━━━━━ SUPPLIED RECORDS ━━━━━
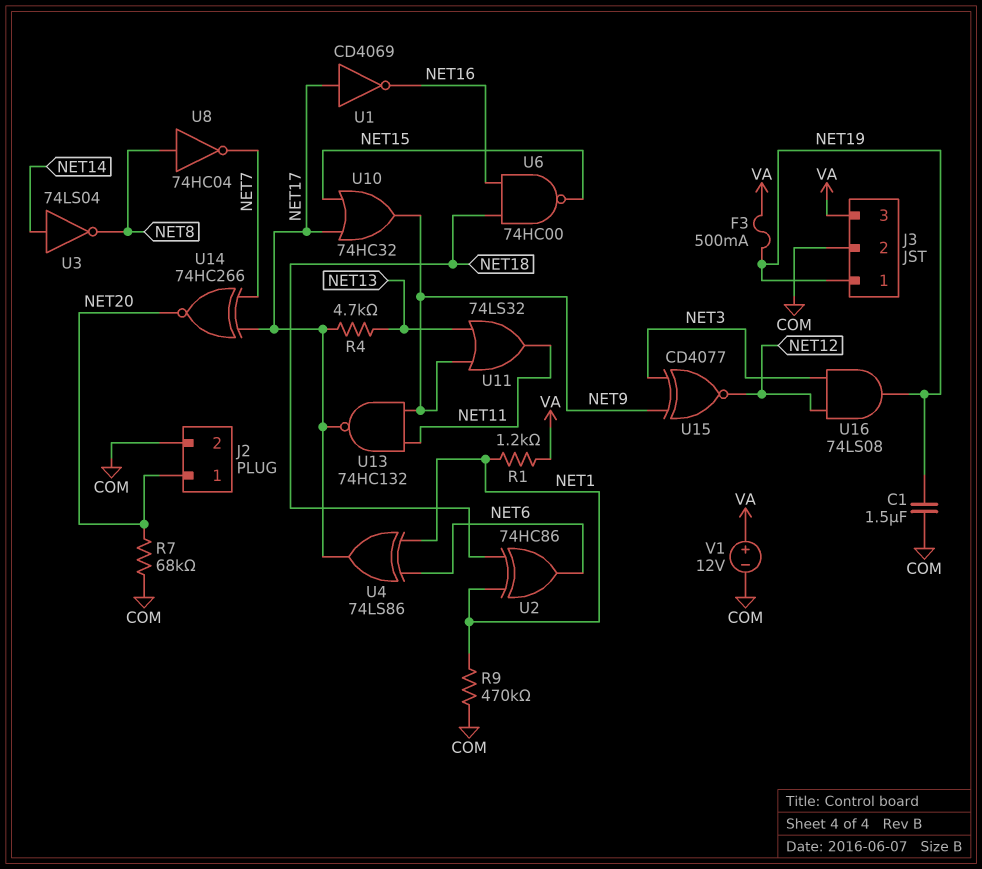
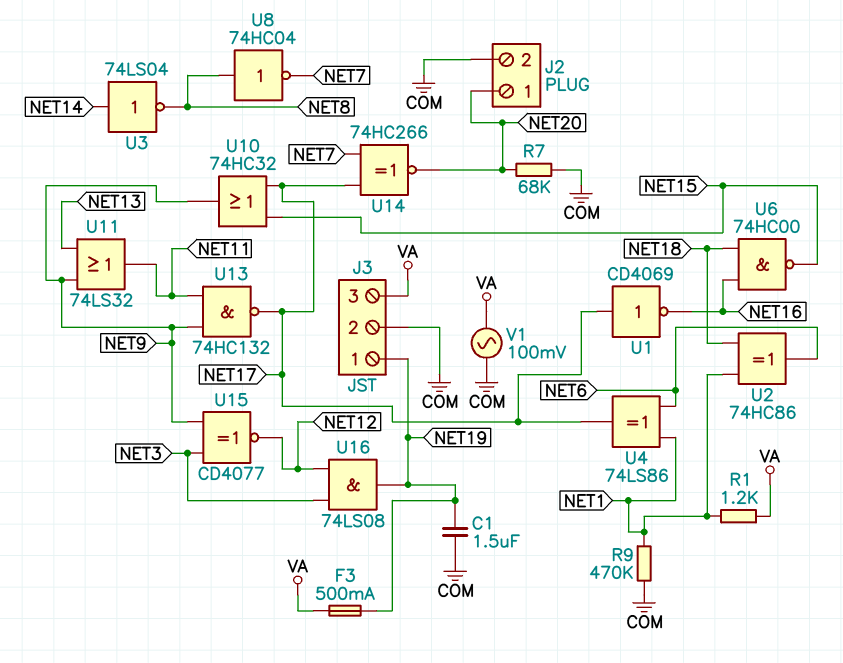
R4: 4.7k (NET13, NET17) -> none
V1: 12V (plus VA, minus COM) -> AC 100mV (COM, VA)

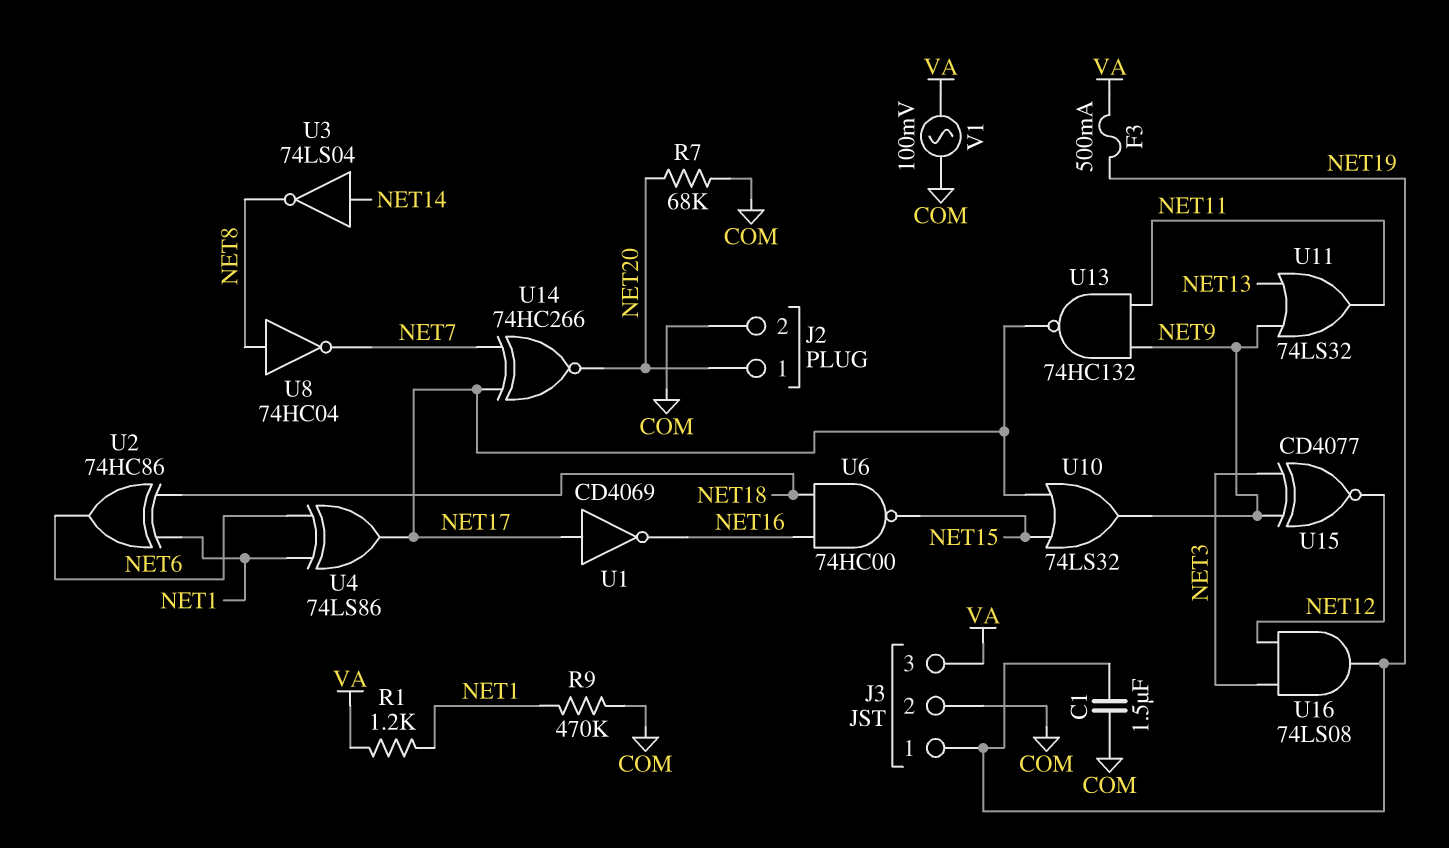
U10: OR 74HC32 (in NET15, in NET17, out NET9) -> OR 74LS32 (in NET15, in NET17, out NET9)

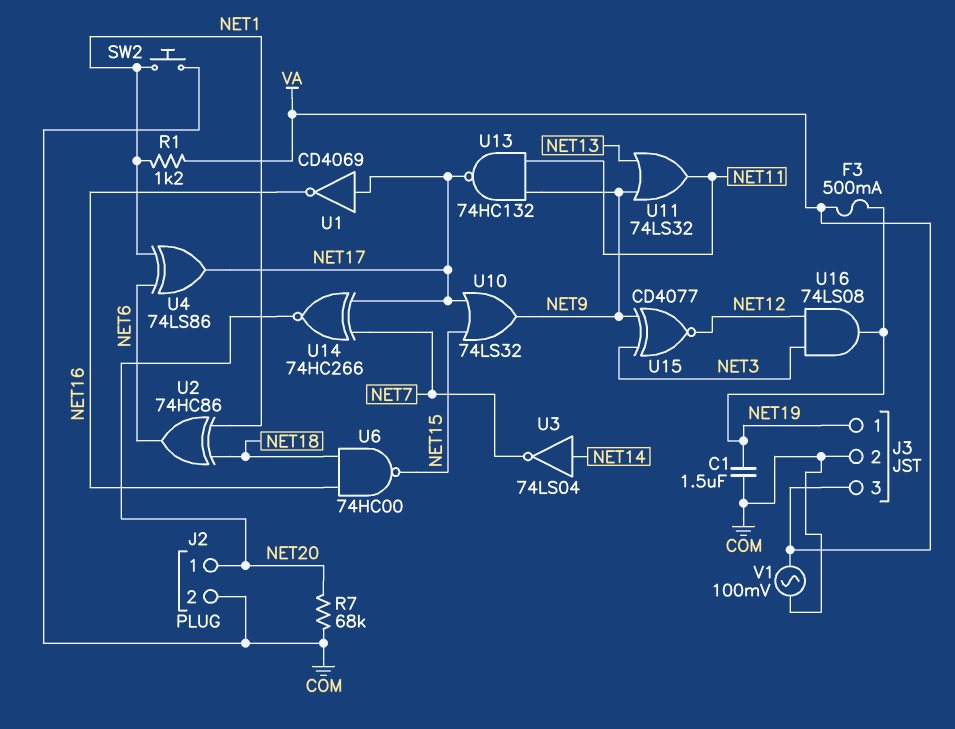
R9: 470k (COM, NET1) -> none
SW2: none -> button (COM, NET1)
U3: NOT 74LS04 (in NET14, out NET8) -> NOT 74LS04 (in NET14, out NET7)
U8: NOT 74HC04 (in NET8, out NET7) -> none

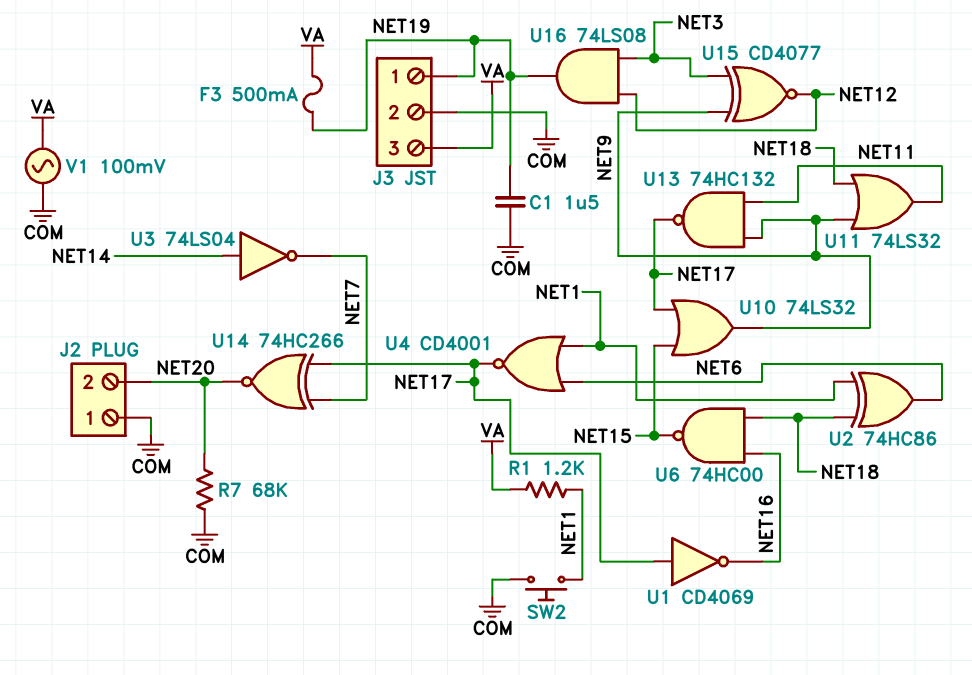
J2 pin 1: NET20 -> COM
J2 pin 2: COM -> NET20
U4: XOR 74LS86 (in NET1, in NET6, out NET17) -> NOR CD4001 (in NET1, in NET6, out NET17)
U11: OR 74LS32 (in NET9, in NET13, out NET11) -> OR 74LS32 (in NET9, in NET18, out NET11)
━━━━━
▶ ASSIGNMENT
Print out all the material above exactly as it appears, omitting the images.

▶ TASK RESULT
R4: 4.7k (NET13, NET17) -> none
V1: 12V (plus VA, minus COM) -> AC 100mV (COM, VA)

U10: OR 74HC32 (in NET15, in NET17, out NET9) -> OR 74LS32 (in NET15, in NET17, out NET9)

R9: 470k (COM, NET1) -> none
SW2: none -> button (COM, NET1)
U3: NOT 74LS04 (in NET14, out NET8) -> NOT 74LS04 (in NET14, out NET7)
U8: NOT 74HC04 (in NET8, out NET7) -> none

J2 pin 1: NET20 -> COM
J2 pin 2: COM -> NET20
U4: XOR 74LS86 (in NET1, in NET6, out NET17) -> NOR CD4001 (in NET1, in NET6, out NET17)
U11: OR 74LS32 (in NET9, in NET13, out NET11) -> OR 74LS32 (in NET9, in NET18, out NET11)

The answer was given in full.